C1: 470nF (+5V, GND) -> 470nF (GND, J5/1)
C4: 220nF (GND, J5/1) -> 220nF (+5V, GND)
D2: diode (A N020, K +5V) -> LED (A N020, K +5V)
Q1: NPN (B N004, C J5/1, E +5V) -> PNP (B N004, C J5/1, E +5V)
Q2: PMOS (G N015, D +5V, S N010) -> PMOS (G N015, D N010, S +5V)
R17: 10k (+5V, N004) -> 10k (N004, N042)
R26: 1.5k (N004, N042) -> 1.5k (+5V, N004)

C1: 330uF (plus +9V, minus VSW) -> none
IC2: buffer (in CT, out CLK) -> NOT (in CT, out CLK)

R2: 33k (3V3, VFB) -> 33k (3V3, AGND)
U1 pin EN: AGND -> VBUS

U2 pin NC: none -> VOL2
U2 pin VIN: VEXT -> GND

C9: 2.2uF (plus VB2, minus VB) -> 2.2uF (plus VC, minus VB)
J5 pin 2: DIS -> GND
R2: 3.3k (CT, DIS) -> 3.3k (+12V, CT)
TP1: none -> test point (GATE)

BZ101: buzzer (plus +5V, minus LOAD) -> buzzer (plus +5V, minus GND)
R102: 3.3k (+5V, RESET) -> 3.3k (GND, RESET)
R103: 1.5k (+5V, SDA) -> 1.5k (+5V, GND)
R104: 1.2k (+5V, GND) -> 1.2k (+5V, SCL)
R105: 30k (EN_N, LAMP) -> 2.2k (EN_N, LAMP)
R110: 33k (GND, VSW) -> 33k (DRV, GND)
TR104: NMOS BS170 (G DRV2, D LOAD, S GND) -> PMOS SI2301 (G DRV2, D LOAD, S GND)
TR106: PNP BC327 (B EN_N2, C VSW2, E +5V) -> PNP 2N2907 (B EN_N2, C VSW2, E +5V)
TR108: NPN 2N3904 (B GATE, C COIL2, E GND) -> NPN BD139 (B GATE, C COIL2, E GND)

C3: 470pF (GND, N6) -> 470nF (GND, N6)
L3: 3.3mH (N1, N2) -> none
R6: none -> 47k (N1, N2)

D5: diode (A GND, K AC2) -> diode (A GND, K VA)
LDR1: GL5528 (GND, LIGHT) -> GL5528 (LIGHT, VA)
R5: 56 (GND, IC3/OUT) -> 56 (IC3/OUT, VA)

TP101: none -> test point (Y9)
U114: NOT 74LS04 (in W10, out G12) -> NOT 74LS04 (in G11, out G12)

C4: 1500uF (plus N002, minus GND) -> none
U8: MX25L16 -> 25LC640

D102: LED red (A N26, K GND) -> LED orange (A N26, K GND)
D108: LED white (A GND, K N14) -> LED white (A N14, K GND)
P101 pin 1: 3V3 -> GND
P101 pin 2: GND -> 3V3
__________________________________________________
* Your instructions
Whatever the number of entries above, each one is to be copied exactly.

* Problem solution
C1: 470nF (+5V, GND) -> 470nF (GND, J5/1)
C4: 220nF (GND, J5/1) -> 220nF (+5V, GND)
D2: diode (A N020, K +5V) -> LED (A N020, K +5V)
Q1: NPN (B N004, C J5/1, E +5V) -> PNP (B N004, C J5/1, E +5V)
Q2: PMOS (G N015, D +5V, S N010) -> PMOS (G N015, D N010, S +5V)
R17: 10k (+5V, N004) -> 10k (N004, N042)
R26: 1.5k (N004, N042) -> 1.5k (+5V, N004)

C1: 330uF (plus +9V, minus VSW) -> none
IC2: buffer (in CT, out CLK) -> NOT (in CT, out CLK)

R2: 33k (3V3, VFB) -> 33k (3V3, AGND)
U1 pin EN: AGND -> VBUS

U2 pin NC: none -> VOL2
U2 pin VIN: VEXT -> GND

C9: 2.2uF (plus VB2, minus VB) -> 2.2uF (plus VC, minus VB)
J5 pin 2: DIS -> GND
R2: 3.3k (CT, DIS) -> 3.3k (+12V, CT)
TP1: none -> test point (GATE)

BZ101: buzzer (plus +5V, minus LOAD) -> buzzer (plus +5V, minus GND)
R102: 3.3k (+5V, RESET) -> 3.3k (GND, RESET)
R103: 1.5k (+5V, SDA) -> 1.5k (+5V, GND)
R104: 1.2k (+5V, GND) -> 1.2k (+5V, SCL)
R105: 30k (EN_N, LAMP) -> 2.2k (EN_N, LAMP)
R110: 33k (GND, VSW) -> 33k (DRV, GND)
TR104: NMOS BS170 (G DRV2, D LOAD, S GND) -> PMOS SI2301 (G DRV2, D LOAD, S GND)
TR106: PNP BC327 (B EN_N2, C VSW2, E +5V) -> PNP 2N2907 (B EN_N2, C VSW2, E +5V)
TR108: NPN 2N3904 (B GATE, C COIL2, E GND) -> NPN BD139 (B GATE, C COIL2, E GND)

C3: 470pF (GND, N6) -> 470nF (GND, N6)
L3: 3.3mH (N1, N2) -> none
R6: none -> 47k (N1, N2)

D5: diode (A GND, K AC2) -> diode (A GND, K VA)
LDR1: GL5528 (GND, LIGHT) -> GL5528 (LIGHT, VA)
R5: 56 (GND, IC3/OUT) -> 56 (IC3/OUT, VA)

TP101: none -> test point (Y9)
U114: NOT 74LS04 (in W10, out G12) -> NOT 74LS04 (in G11, out G12)

C4: 1500uF (plus N002, minus GND) -> none
U8: MX25L16 -> 25LC640

D102: LED red (A N26, K GND) -> LED orange (A N26, K GND)
D108: LED white (A GND, K N14) -> LED white (A N14, K GND)
P101 pin 1: 3V3 -> GND
P101 pin 2: GND -> 3V3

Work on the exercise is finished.